**WORK TO BE COMPLETED**
Could the data below please be reproduced word for word, without the pictures?

**SOURCE DATA**
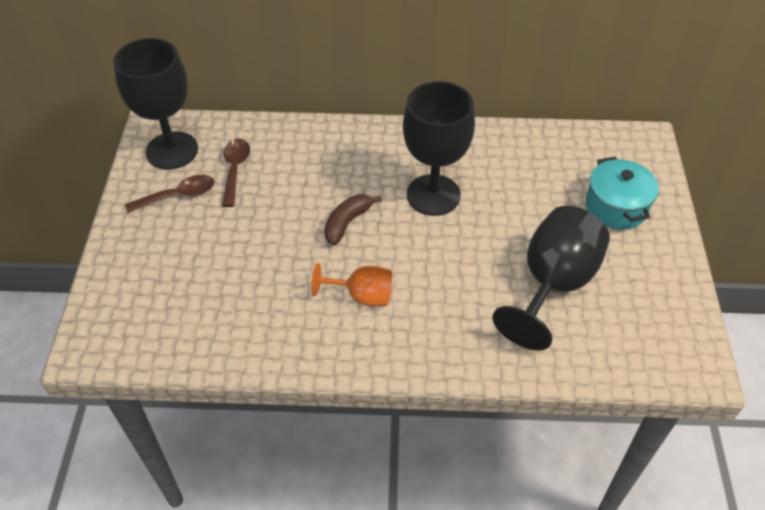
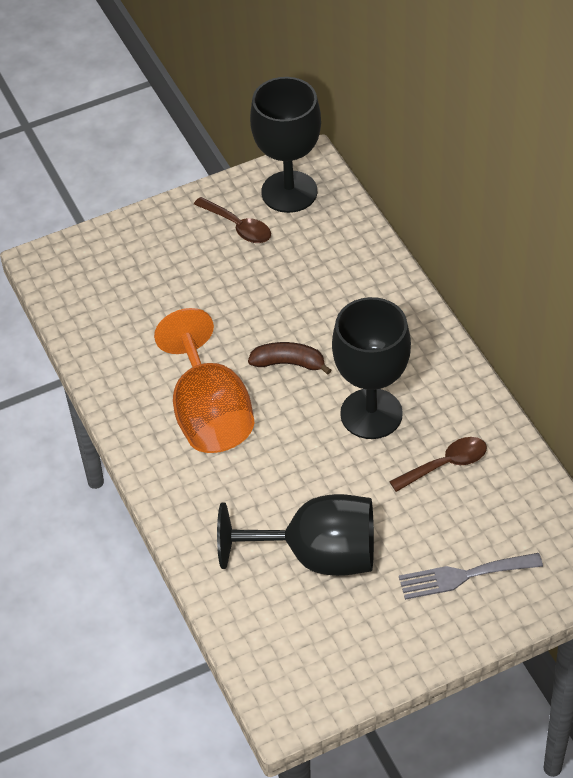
camera: 65 degrees right, 0 degrees up
(235, 170) = (297, 249): brown spoon -> brown spoon (446, 464)
(362, 295) = (209, 413): orange goblet -> orange goblet, size x1.81
(616, 207) = (463, 576): turquoise pot -> grey fork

**OUTPUT FOR THIS EXERCISE**
camera: 65 degrees right, 0 degrees up
(235, 170) = (297, 249): brown spoon -> brown spoon (446, 464)
(362, 295) = (209, 413): orange goblet -> orange goblet, size x1.81
(616, 207) = (463, 576): turquoise pot -> grey fork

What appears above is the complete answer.